* Data extract *
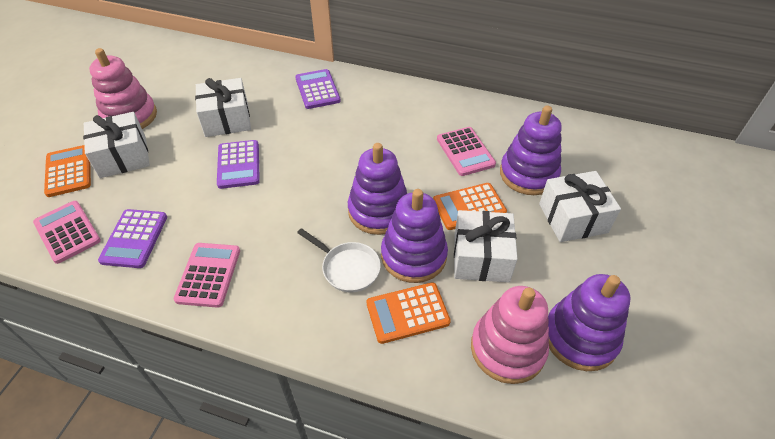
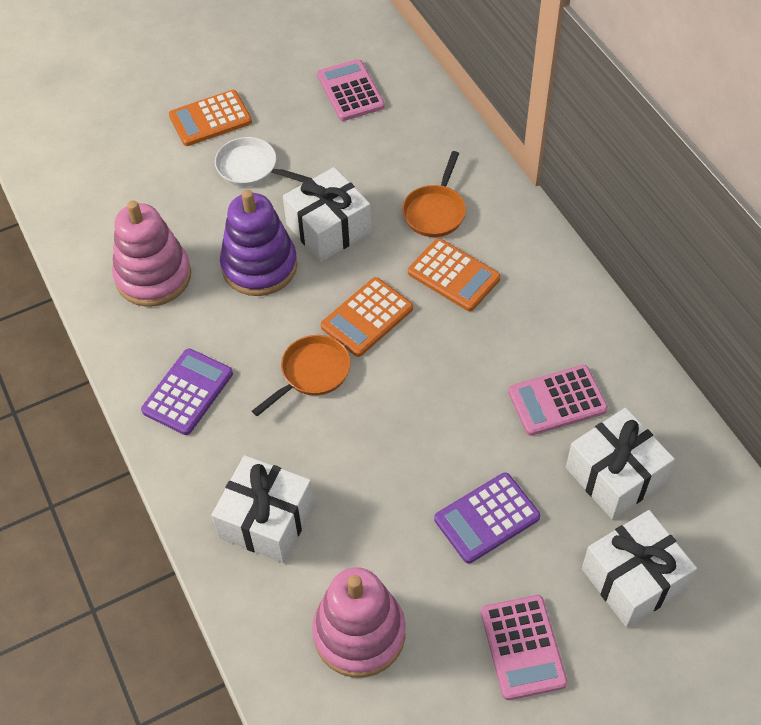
orange pan: 0 -> 2
purple calculator: 3 -> 2
purple stacking toy: 4 -> 1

* What to work on *
Check the listing for the word "purple". Show each line that has it.

* Exercise solution *
purple calculator: 3 -> 2
purple stacking toy: 4 -> 1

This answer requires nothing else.